Stored data:
- Opening Delimiter -
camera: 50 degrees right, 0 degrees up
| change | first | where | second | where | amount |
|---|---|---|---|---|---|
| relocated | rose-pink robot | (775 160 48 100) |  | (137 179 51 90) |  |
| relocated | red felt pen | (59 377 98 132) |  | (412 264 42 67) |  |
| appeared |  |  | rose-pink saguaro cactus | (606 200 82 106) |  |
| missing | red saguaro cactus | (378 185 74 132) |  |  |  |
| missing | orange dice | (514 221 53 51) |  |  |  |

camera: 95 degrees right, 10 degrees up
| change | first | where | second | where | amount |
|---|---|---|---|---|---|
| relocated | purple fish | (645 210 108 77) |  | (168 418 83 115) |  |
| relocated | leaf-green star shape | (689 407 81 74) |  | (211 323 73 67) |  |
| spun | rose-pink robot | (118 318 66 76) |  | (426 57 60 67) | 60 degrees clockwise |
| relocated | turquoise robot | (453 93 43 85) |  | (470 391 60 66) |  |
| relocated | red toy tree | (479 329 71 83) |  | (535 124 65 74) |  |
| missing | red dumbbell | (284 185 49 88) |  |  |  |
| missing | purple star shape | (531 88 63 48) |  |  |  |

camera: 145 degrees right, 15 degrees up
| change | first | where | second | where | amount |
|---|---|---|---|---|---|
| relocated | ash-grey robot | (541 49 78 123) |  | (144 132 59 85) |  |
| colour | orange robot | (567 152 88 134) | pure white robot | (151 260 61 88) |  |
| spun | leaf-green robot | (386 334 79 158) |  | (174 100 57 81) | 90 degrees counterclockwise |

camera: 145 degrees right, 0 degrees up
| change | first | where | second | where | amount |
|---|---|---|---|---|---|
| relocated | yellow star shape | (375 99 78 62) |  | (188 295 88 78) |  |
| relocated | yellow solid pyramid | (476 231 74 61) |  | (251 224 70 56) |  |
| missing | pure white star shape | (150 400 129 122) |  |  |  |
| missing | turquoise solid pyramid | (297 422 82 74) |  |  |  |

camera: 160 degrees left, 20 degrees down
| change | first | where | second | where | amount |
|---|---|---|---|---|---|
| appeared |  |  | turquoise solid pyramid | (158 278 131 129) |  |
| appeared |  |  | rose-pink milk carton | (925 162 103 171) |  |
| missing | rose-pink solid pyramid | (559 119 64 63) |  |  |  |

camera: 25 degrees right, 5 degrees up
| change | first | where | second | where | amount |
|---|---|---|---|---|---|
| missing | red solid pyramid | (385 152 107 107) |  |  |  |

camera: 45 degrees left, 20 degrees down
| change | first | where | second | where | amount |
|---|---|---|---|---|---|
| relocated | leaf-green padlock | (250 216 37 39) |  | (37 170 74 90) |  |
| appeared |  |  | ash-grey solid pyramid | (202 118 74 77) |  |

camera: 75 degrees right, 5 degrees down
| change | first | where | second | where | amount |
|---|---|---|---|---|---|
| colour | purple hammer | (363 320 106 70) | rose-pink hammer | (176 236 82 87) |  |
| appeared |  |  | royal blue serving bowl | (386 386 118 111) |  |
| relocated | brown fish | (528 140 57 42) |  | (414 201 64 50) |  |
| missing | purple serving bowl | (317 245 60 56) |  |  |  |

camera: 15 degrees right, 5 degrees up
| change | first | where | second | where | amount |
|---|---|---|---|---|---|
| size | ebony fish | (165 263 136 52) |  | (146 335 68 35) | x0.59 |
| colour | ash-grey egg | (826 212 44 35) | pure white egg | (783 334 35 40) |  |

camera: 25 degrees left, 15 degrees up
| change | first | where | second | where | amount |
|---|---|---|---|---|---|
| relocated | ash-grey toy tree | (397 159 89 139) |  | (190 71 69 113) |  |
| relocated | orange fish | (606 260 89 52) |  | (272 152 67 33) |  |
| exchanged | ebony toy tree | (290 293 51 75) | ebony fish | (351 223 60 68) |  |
- Closing Delimiter -
▶ _ACTIVITY_
Select all lines with the word "saguaro" from the entries above.

▶ _WRITTEN ANSWER_
| appeared |  |  | rose-pink saguaro cactus | (606 200 82 106) |  |
| missing | red saguaro cactus | (378 185 74 132) |  |  |  |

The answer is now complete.